(Records contained in a dataset)

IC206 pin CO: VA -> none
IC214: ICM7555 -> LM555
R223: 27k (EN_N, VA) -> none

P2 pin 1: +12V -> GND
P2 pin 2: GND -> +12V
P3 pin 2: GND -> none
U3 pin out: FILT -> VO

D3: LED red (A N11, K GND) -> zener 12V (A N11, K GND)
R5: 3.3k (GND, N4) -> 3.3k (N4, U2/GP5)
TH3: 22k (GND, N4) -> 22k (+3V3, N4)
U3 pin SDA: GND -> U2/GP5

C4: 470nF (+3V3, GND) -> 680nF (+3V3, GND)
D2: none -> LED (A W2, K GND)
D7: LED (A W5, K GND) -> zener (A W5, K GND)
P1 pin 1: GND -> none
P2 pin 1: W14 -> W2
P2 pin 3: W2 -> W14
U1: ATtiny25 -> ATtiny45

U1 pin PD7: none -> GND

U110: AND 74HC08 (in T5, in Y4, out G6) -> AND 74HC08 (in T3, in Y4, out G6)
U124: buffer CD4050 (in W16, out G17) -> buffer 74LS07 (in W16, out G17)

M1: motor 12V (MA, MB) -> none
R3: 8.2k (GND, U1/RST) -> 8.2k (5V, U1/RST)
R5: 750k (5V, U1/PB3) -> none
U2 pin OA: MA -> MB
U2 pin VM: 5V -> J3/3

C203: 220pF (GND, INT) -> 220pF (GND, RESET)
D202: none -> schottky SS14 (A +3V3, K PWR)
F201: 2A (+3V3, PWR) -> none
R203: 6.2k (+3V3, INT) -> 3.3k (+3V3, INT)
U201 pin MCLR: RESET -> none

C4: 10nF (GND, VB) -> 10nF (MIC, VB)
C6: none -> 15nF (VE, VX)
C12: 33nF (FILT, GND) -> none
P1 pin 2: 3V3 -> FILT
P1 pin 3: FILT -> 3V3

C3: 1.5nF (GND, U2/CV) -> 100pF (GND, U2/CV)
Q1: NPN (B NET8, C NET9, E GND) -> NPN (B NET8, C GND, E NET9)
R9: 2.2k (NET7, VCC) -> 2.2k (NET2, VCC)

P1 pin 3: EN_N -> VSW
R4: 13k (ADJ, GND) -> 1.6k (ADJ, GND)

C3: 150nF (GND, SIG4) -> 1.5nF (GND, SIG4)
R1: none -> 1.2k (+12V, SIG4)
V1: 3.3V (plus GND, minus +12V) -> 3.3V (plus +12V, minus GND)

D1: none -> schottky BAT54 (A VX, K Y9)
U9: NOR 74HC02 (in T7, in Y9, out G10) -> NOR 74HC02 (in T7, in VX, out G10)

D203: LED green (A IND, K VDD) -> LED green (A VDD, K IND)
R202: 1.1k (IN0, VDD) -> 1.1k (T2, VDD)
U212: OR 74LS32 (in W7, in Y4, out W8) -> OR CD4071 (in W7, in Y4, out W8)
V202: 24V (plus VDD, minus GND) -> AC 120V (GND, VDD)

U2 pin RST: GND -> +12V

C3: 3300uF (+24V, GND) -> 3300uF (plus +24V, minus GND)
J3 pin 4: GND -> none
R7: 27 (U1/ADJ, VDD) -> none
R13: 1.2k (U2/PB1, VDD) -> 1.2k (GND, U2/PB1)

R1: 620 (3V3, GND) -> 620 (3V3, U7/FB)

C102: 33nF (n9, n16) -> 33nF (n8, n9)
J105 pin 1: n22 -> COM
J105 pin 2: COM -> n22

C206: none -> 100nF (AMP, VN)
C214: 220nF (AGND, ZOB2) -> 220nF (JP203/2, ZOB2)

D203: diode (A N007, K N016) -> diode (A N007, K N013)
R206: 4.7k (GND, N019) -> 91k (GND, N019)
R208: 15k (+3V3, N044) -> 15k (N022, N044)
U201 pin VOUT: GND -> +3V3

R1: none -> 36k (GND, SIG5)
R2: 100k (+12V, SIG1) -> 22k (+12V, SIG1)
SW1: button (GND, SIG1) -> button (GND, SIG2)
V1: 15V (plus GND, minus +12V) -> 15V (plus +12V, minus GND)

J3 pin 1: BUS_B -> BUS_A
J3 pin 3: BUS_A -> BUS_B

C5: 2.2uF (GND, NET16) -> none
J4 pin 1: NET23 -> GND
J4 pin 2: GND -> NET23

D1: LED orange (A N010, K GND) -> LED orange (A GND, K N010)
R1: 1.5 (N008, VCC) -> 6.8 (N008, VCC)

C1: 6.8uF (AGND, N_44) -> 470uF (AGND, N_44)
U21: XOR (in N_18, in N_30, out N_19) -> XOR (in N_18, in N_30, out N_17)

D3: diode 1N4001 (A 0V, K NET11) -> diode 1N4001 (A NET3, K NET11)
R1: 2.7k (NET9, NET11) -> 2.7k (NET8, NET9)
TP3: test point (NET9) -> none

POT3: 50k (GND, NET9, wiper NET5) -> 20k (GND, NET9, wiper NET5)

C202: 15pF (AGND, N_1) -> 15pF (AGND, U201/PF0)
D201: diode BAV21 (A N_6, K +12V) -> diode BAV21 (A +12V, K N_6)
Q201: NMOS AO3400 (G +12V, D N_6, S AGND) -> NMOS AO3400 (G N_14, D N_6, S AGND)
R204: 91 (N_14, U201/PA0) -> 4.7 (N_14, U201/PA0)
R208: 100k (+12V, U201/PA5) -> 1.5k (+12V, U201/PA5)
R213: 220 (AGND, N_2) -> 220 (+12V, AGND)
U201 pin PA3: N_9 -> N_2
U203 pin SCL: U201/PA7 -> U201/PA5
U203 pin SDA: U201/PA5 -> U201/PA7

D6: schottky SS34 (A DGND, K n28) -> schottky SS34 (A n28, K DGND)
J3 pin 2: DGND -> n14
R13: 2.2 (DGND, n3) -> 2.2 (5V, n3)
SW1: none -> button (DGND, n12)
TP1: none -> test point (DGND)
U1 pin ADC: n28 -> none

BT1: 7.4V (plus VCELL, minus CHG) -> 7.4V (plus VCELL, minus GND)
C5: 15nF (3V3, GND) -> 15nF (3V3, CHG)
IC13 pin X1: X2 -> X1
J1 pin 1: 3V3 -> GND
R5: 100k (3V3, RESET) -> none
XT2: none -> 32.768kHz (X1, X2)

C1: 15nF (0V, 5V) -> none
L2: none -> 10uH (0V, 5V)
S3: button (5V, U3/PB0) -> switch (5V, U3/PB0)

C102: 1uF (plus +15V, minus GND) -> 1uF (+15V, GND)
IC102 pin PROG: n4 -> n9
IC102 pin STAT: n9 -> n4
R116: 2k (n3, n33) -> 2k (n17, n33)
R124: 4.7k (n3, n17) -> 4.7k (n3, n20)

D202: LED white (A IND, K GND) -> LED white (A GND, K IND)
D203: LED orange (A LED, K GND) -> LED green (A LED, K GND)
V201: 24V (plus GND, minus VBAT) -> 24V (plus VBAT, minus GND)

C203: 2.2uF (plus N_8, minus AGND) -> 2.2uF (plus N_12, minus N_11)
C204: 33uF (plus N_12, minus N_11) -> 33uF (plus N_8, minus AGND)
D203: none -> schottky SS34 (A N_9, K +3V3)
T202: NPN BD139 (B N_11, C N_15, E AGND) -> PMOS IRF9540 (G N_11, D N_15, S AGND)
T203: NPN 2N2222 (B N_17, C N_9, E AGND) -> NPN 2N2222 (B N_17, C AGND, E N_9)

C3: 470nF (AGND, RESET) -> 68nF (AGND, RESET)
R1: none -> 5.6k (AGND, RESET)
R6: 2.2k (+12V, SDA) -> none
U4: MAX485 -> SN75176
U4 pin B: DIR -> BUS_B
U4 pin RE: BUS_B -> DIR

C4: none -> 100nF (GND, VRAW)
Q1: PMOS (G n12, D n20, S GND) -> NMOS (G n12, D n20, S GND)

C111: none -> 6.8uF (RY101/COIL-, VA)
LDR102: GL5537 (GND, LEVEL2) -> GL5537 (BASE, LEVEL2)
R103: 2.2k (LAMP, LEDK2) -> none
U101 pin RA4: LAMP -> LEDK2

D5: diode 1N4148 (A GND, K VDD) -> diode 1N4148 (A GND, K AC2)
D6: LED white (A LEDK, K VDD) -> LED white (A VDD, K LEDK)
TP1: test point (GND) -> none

(REQUIRED WORK): Filter the data for the string "DGND". Copy each matching line.

(YOUR SOLUTION):
D6: schottky SS34 (A DGND, K n28) -> schottky SS34 (A n28, K DGND)
J3 pin 2: DGND -> n14
R13: 2.2 (DGND, n3) -> 2.2 (5V, n3)
SW1: none -> button (DGND, n12)
TP1: none -> test point (DGND)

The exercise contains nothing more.